→ **Prompt**
Rewrite every line of the records below, changing each "px" to "pixels" and keeping everything else the same. Leave the picture lines out of your answer.

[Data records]
★ ★ ★ ★ ★ ★ ★

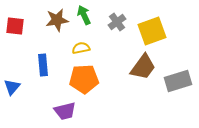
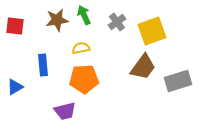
blue triangle: moved 3 px right; rotated 18 degrees clockwise
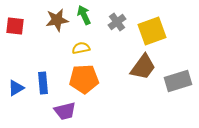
blue rectangle: moved 18 px down
blue triangle: moved 1 px right, 1 px down
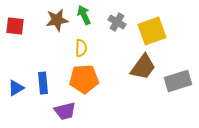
gray cross: rotated 24 degrees counterclockwise
yellow semicircle: rotated 102 degrees clockwise
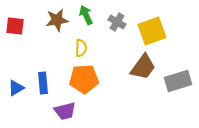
green arrow: moved 2 px right
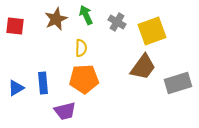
brown star: moved 1 px left, 1 px up; rotated 15 degrees counterclockwise
gray rectangle: moved 2 px down
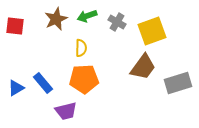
green arrow: moved 1 px right, 1 px down; rotated 84 degrees counterclockwise
blue rectangle: rotated 35 degrees counterclockwise
purple trapezoid: moved 1 px right
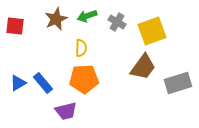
blue triangle: moved 2 px right, 5 px up
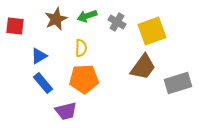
blue triangle: moved 21 px right, 27 px up
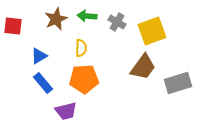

★ ★ ★ ★ ★ ★ ★

→ **Complete answer**
blue triangle: moved 3 pixels right; rotated 18 degrees clockwise
blue rectangle: moved 18 pixels down
blue triangle: moved 1 pixels right, 1 pixels down
gray cross: rotated 24 degrees counterclockwise
yellow semicircle: rotated 102 degrees clockwise
green arrow: moved 2 pixels right
brown star: moved 1 pixels left, 1 pixels up; rotated 15 degrees counterclockwise
gray rectangle: moved 2 pixels down
green arrow: moved 1 pixels right, 1 pixels down; rotated 84 degrees counterclockwise
blue rectangle: rotated 35 degrees counterclockwise
purple trapezoid: moved 1 pixels right
blue triangle: moved 2 pixels right, 5 pixels up
blue triangle: moved 21 pixels right, 27 pixels up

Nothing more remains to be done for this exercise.